● **Information shown**
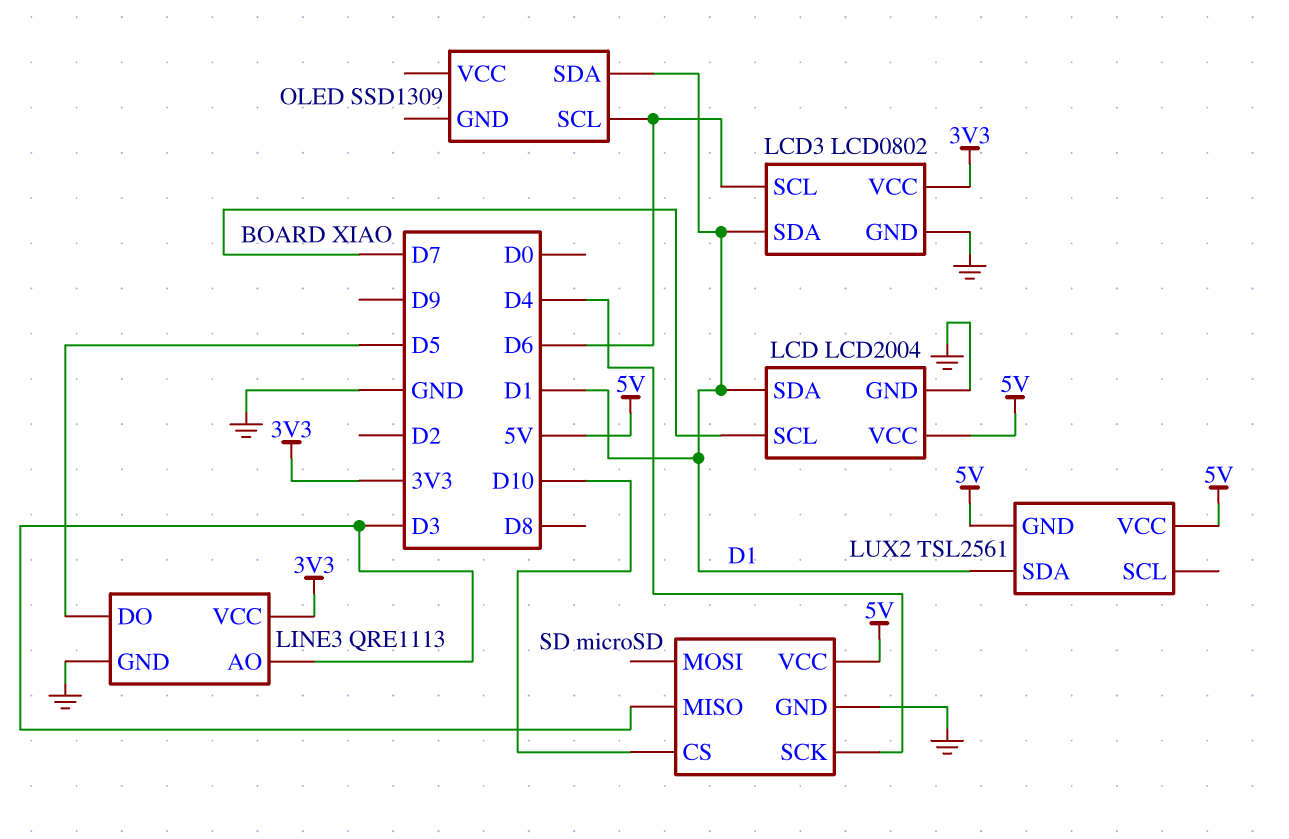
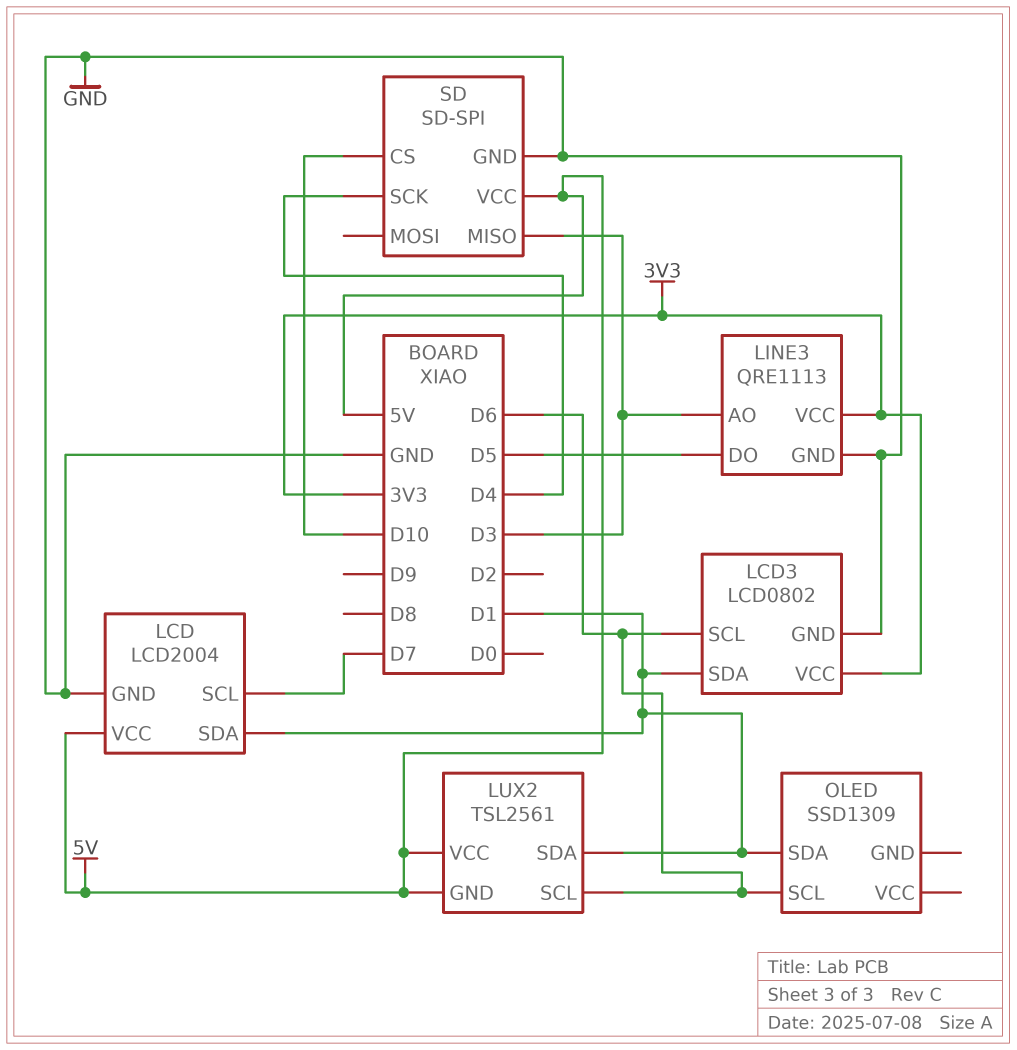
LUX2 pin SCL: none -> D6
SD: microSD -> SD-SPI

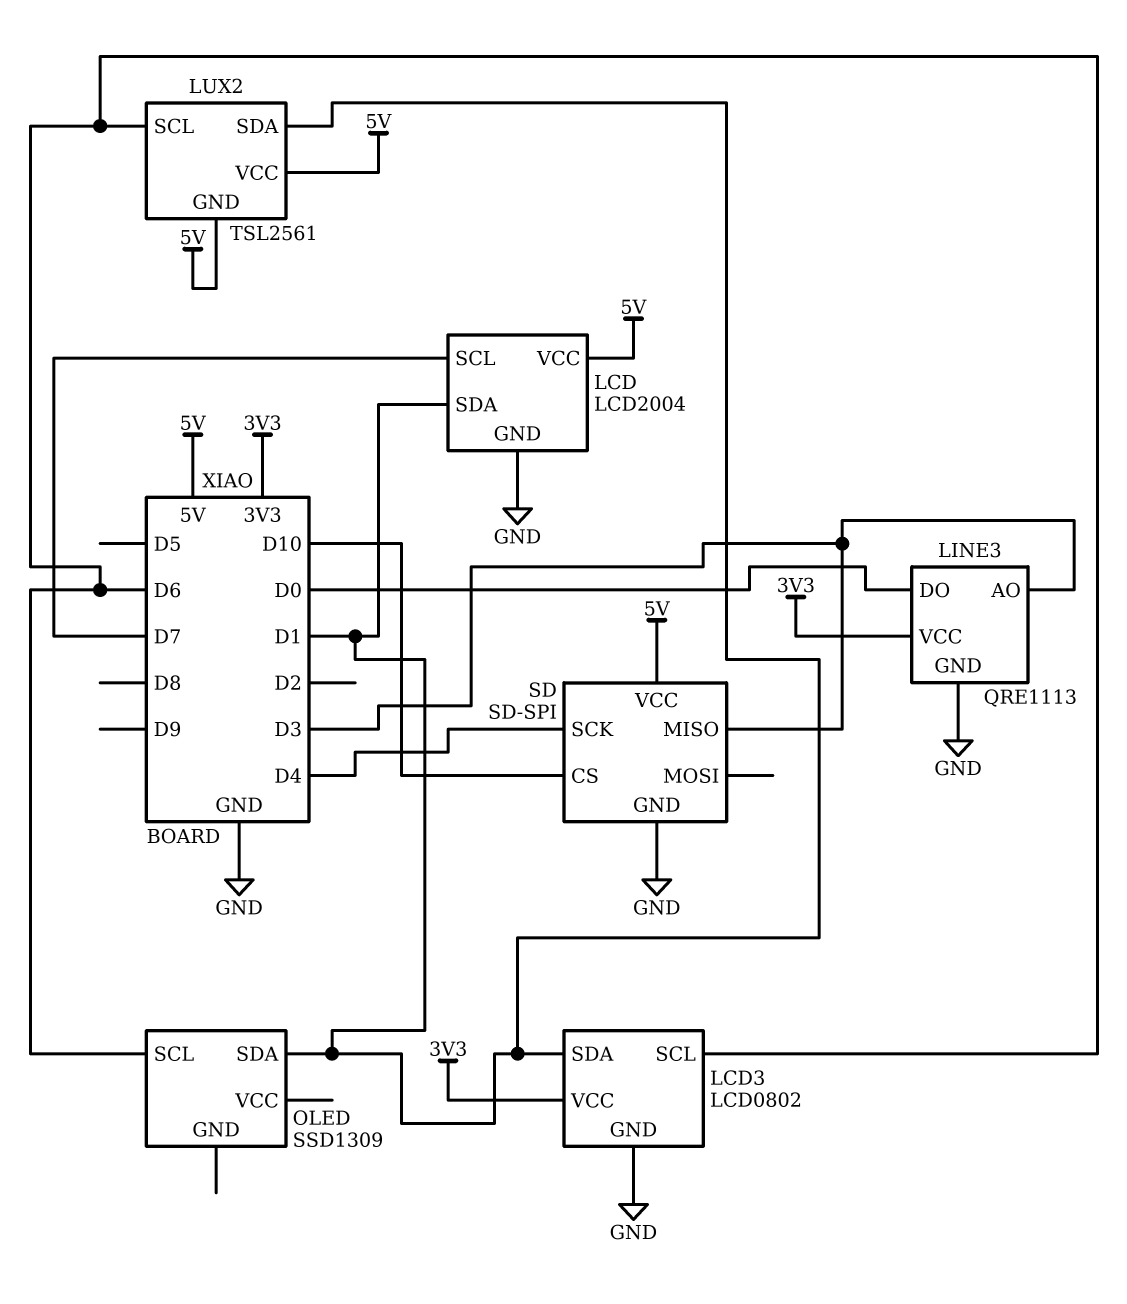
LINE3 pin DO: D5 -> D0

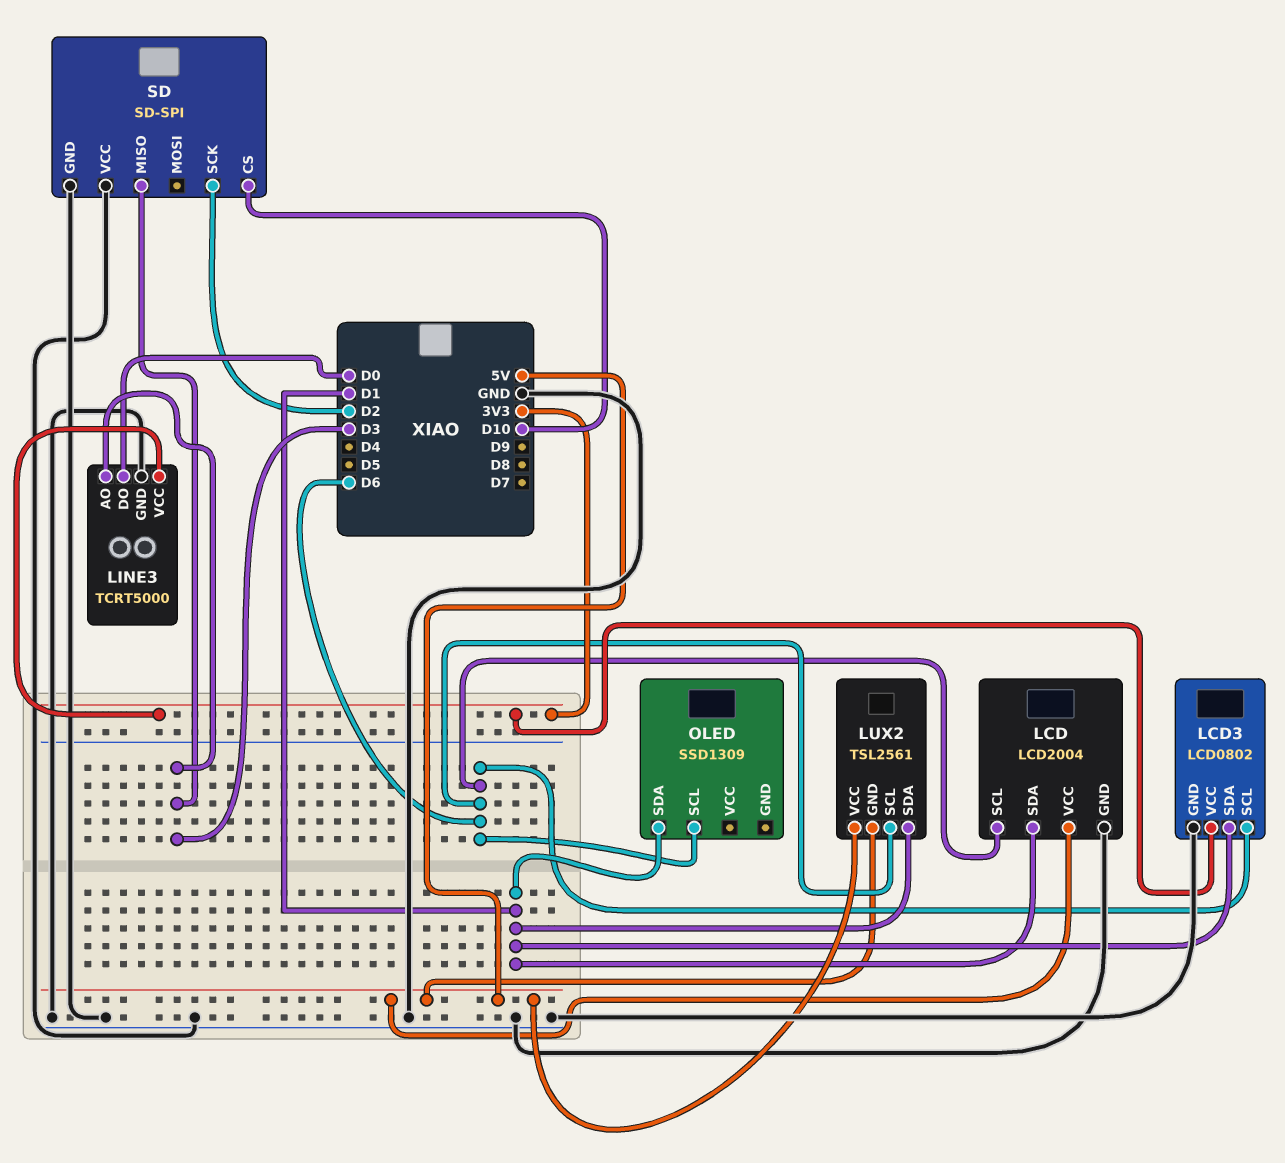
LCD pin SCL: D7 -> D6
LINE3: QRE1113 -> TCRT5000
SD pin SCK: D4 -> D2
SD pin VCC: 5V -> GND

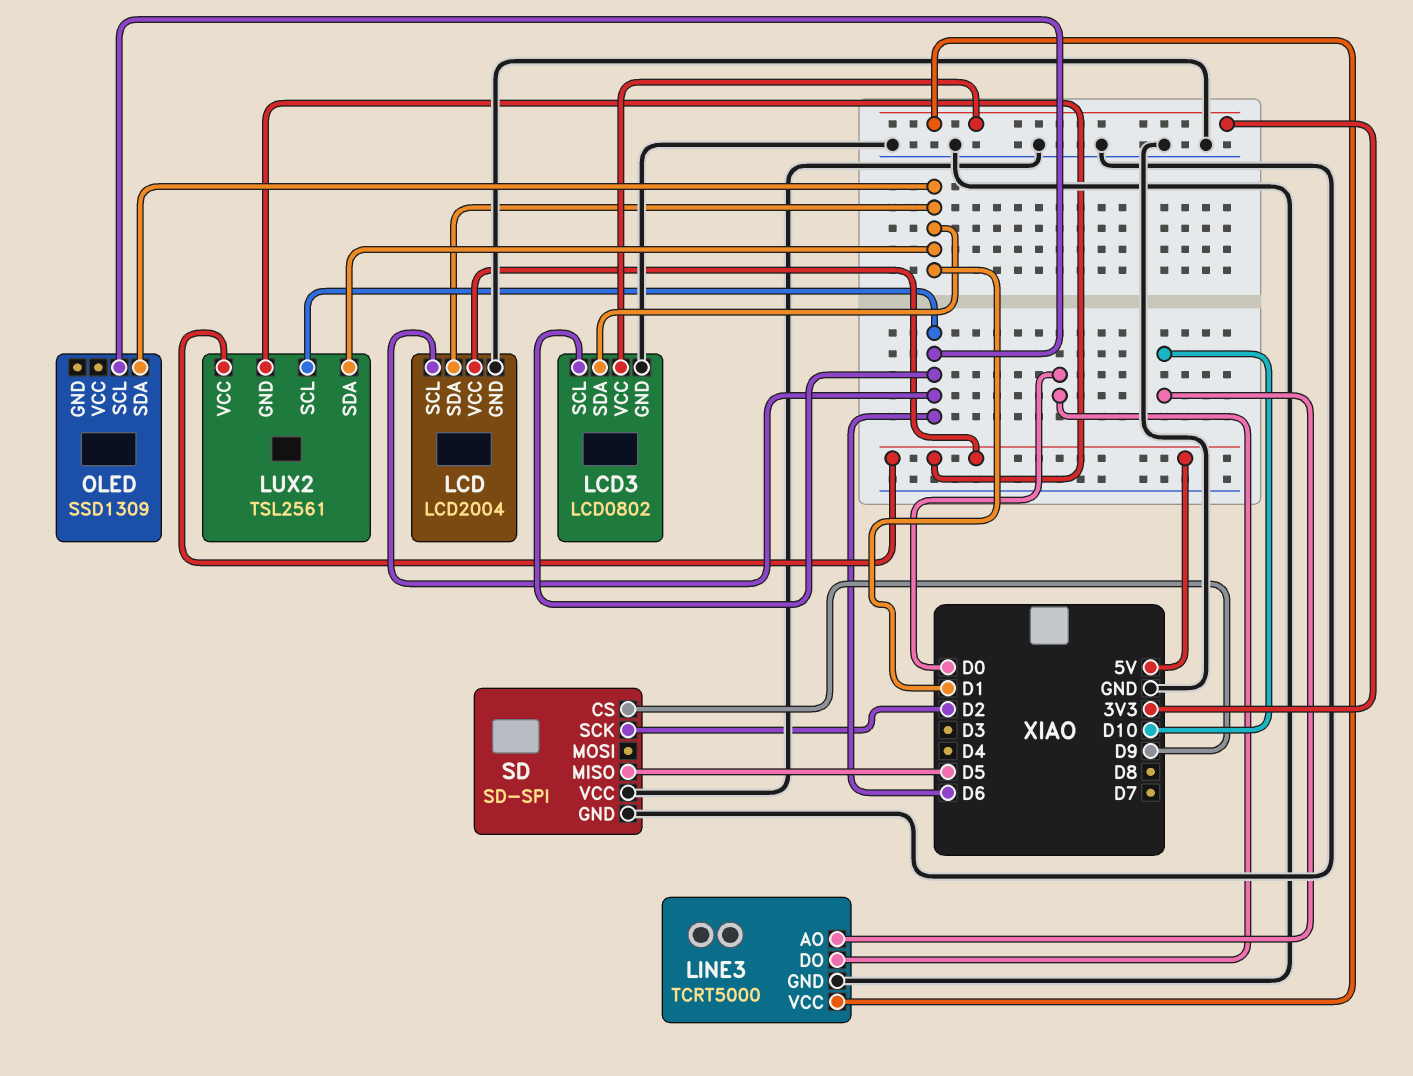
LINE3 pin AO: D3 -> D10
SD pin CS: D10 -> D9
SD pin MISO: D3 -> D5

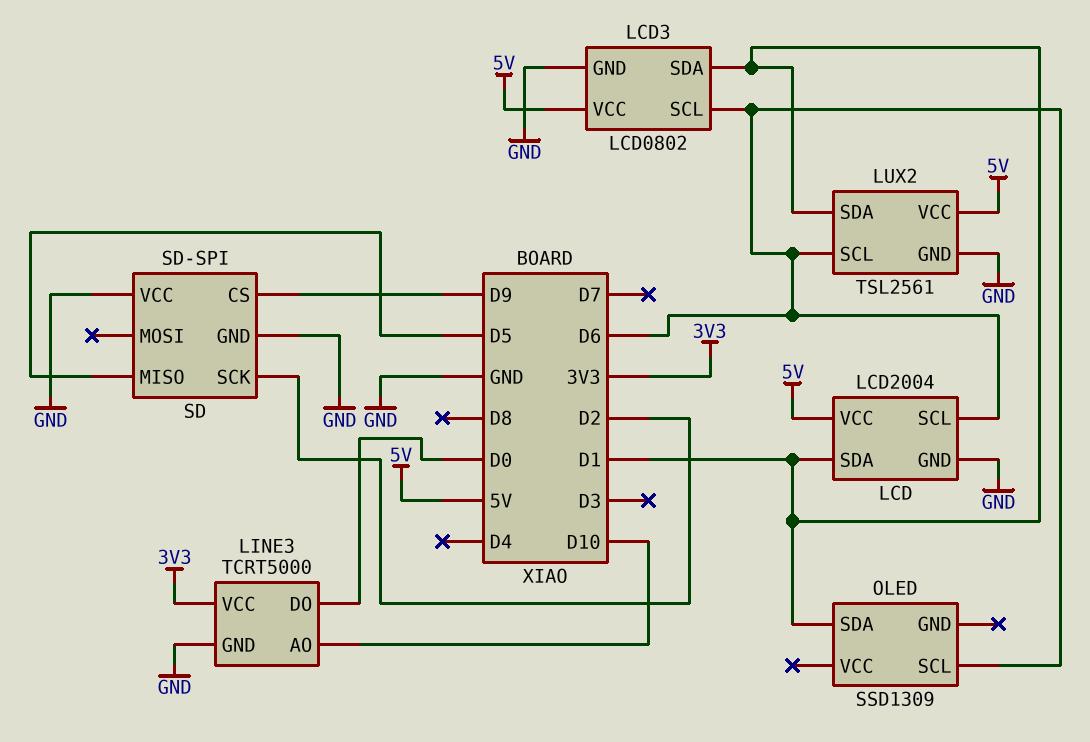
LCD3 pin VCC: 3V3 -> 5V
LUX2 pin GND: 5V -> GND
==
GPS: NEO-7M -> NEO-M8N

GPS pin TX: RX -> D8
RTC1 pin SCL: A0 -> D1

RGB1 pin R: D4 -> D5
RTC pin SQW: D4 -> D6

● **Work to complete**
Although the records hold pictures, the copy must not; give again exactly the lines from the one with "SD pin CS: D10 -> D9" through the one with "LUX2 pin GND: 5V -> GND".

● **Output**
SD pin CS: D10 -> D9
SD pin MISO: D3 -> D5

LCD3 pin VCC: 3V3 -> 5V
LUX2 pin GND: 5V -> GND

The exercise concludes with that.